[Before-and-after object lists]
○ ○ ○

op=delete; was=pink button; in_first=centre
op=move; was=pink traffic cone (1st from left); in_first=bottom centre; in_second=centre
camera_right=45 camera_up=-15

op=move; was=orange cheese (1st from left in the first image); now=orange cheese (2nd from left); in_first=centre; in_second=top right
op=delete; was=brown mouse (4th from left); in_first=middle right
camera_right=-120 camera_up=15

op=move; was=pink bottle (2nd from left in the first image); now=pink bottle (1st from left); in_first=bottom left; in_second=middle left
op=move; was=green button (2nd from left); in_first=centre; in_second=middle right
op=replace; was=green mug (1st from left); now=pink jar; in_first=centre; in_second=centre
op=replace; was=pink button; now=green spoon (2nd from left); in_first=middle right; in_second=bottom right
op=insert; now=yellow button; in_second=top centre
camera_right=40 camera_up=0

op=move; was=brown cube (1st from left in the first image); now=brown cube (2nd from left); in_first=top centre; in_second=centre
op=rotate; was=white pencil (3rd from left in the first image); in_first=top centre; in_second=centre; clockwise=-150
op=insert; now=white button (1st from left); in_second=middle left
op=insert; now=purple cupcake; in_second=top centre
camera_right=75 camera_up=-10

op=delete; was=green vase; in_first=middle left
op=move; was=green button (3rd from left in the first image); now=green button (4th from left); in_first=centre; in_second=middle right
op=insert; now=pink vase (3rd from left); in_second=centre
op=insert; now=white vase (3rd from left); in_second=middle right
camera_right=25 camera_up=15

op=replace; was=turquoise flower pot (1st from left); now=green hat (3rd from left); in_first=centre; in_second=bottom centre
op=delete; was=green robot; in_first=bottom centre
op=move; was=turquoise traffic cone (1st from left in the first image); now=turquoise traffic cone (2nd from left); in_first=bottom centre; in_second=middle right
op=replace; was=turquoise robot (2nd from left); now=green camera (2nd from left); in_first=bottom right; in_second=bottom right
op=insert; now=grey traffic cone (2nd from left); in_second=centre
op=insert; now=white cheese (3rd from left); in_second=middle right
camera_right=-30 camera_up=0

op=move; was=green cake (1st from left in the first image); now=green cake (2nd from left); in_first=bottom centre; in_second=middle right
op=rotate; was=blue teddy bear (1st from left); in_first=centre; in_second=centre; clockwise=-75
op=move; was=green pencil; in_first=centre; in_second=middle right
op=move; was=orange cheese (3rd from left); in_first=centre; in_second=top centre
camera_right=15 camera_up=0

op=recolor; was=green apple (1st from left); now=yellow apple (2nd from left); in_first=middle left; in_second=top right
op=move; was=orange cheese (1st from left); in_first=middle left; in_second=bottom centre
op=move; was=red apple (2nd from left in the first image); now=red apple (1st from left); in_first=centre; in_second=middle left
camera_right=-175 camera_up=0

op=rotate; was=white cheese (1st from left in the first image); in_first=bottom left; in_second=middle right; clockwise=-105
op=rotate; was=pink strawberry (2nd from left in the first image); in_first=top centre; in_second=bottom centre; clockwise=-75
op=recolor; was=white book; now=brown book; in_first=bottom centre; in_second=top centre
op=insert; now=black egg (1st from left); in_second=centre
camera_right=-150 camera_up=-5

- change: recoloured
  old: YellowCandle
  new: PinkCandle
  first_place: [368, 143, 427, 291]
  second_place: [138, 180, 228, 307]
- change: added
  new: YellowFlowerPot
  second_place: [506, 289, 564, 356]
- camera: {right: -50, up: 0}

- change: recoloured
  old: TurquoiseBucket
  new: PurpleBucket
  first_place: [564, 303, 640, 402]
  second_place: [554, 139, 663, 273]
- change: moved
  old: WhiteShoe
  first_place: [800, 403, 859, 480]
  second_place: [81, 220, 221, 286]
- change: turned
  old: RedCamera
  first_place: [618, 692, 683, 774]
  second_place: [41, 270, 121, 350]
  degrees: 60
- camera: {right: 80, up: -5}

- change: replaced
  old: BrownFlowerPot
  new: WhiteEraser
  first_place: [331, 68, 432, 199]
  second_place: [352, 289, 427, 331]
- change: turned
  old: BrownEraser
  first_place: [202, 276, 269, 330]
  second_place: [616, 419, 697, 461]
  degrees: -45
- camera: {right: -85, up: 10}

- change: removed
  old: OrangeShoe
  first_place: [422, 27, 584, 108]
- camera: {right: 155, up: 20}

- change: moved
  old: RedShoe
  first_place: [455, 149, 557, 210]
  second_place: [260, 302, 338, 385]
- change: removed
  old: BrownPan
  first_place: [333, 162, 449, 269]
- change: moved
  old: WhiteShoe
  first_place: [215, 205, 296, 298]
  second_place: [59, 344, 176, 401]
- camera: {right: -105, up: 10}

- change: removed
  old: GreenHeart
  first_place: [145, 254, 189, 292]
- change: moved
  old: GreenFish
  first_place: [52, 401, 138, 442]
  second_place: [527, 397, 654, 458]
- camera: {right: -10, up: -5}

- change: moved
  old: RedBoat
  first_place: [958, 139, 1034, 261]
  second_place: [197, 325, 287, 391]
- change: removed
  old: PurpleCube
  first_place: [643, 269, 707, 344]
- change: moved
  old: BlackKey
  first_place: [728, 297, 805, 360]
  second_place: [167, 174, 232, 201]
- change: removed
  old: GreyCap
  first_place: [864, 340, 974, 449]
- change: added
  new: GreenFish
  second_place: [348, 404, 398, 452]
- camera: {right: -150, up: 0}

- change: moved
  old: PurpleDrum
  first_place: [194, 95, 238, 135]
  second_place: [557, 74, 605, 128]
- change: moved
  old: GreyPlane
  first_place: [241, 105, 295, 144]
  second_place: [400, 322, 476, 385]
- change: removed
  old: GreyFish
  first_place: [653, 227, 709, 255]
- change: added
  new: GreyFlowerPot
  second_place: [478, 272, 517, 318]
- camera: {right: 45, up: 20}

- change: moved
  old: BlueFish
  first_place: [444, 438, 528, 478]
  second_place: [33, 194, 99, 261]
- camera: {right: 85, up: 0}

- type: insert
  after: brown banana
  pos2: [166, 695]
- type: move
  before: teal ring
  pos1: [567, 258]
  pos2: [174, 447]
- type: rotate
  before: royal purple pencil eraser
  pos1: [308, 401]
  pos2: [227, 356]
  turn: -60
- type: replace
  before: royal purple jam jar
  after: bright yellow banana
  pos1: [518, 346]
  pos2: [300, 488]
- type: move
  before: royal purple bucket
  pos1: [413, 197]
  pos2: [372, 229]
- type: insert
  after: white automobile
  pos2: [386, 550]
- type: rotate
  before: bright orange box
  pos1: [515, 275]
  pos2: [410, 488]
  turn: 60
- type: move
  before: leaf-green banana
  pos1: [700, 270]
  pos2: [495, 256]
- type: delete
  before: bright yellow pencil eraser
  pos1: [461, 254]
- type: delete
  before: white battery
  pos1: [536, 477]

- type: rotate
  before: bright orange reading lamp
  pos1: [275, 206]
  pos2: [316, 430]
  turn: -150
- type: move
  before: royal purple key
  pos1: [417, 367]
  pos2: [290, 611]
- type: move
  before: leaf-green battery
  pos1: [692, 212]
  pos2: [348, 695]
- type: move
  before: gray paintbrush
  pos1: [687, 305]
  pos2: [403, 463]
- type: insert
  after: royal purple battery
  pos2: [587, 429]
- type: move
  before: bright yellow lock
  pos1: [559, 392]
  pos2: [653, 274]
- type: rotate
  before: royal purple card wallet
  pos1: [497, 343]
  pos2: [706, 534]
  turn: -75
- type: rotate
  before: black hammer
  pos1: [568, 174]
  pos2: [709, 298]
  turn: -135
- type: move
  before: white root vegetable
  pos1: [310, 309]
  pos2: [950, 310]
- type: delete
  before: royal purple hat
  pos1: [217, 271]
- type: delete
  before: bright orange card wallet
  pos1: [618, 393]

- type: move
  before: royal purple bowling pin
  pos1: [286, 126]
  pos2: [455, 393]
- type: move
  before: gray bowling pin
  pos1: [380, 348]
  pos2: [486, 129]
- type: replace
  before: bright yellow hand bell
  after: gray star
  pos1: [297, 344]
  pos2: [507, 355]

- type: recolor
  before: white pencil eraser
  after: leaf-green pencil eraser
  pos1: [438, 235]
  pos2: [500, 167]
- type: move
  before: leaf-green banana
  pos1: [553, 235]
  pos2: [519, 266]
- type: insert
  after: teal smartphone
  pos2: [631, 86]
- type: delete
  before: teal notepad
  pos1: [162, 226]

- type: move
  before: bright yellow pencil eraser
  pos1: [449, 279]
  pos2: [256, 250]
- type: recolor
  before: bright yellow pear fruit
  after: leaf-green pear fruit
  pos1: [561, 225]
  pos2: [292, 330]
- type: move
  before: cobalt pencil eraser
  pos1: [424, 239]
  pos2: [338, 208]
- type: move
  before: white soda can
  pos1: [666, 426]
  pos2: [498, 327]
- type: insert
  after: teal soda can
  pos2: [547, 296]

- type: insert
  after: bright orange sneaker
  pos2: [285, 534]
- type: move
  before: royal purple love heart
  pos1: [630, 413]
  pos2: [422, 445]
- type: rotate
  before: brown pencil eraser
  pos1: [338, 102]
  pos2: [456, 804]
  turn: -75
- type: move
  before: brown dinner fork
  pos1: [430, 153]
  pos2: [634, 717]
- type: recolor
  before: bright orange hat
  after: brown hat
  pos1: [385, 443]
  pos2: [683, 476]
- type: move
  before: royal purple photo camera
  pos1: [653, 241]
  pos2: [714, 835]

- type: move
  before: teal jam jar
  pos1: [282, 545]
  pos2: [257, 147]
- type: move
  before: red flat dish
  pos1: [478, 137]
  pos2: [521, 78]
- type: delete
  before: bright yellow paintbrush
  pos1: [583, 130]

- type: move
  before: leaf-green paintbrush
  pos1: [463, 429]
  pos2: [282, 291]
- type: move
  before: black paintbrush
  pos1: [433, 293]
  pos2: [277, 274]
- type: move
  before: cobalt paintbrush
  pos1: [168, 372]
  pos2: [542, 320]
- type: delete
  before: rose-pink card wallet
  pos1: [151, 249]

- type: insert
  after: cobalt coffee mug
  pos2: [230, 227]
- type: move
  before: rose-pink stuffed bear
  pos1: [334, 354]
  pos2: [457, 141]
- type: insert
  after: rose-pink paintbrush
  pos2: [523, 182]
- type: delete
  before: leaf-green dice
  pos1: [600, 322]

○ ○ ○

> **Aim of the task**: Output the lines above between the one holding "before: royal purple jam jar" and the one holding "before: white battery", inclusive, with nothing before or after them.

> **Final answer**:
  before: royal purple jam jar
  after: bright yellow banana
  pos1: [518, 346]
  pos2: [300, 488]
- type: move
  before: royal purple bucket
  pos1: [413, 197]
  pos2: [372, 229]
- type: insert
  after: white automobile
  pos2: [386, 550]
- type: rotate
  before: bright orange box
  pos1: [515, 275]
  pos2: [410, 488]
  turn: 60
- type: move
  before: leaf-green banana
  pos1: [700, 270]
  pos2: [495, 256]
- type: delete
  before: bright yellow pencil eraser
  pos1: [461, 254]
- type: delete
  before: white battery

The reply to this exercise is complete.